* _TRY IT_: Every line of the material is to be returned verbatim. Pictures stay out.

* _EXERCISE DATA_:
>>>>

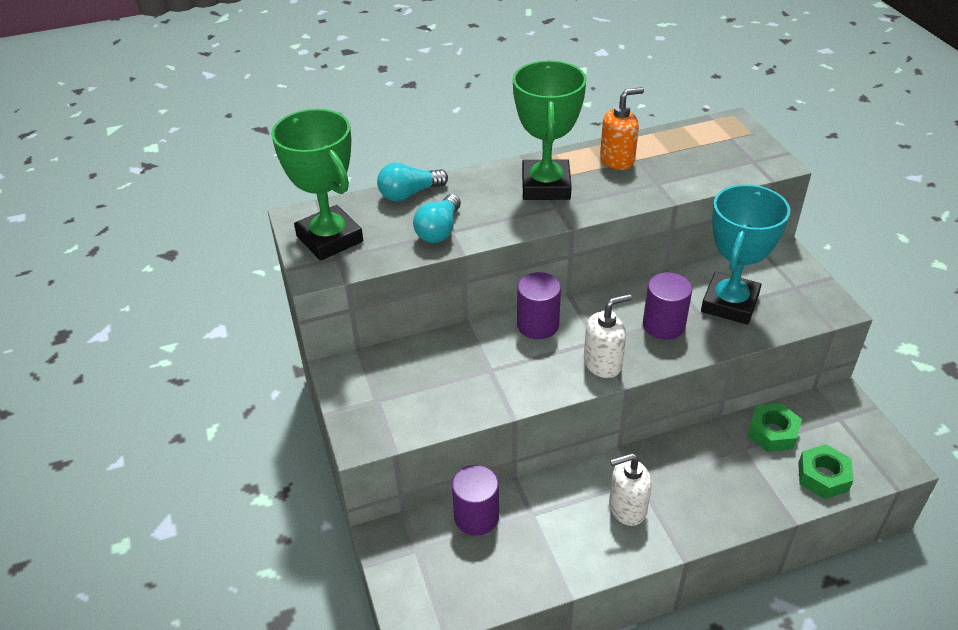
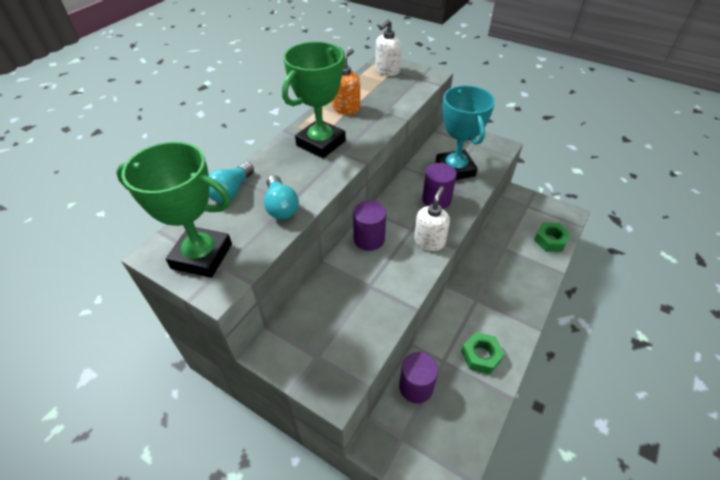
camera: 40 degrees left, 5 degrees up
green trophy [513,60,587,200] -> green trophy turned 75 degrees clockwise [282,41,346,158]
white soap dispenser [609,453,652,526] -> white soap dispenser moved to [375,19,402,76]
green nut [748,403,802,452] -> green nut moved to [461,332,505,374]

<<<<

* _RESPONSE_:
camera: 40 degrees left, 5 degrees up
green trophy [513,60,587,200] -> green trophy turned 75 degrees clockwise [282,41,346,158]
white soap dispenser [609,453,652,526] -> white soap dispenser moved to [375,19,402,76]
green nut [748,403,802,452] -> green nut moved to [461,332,505,374]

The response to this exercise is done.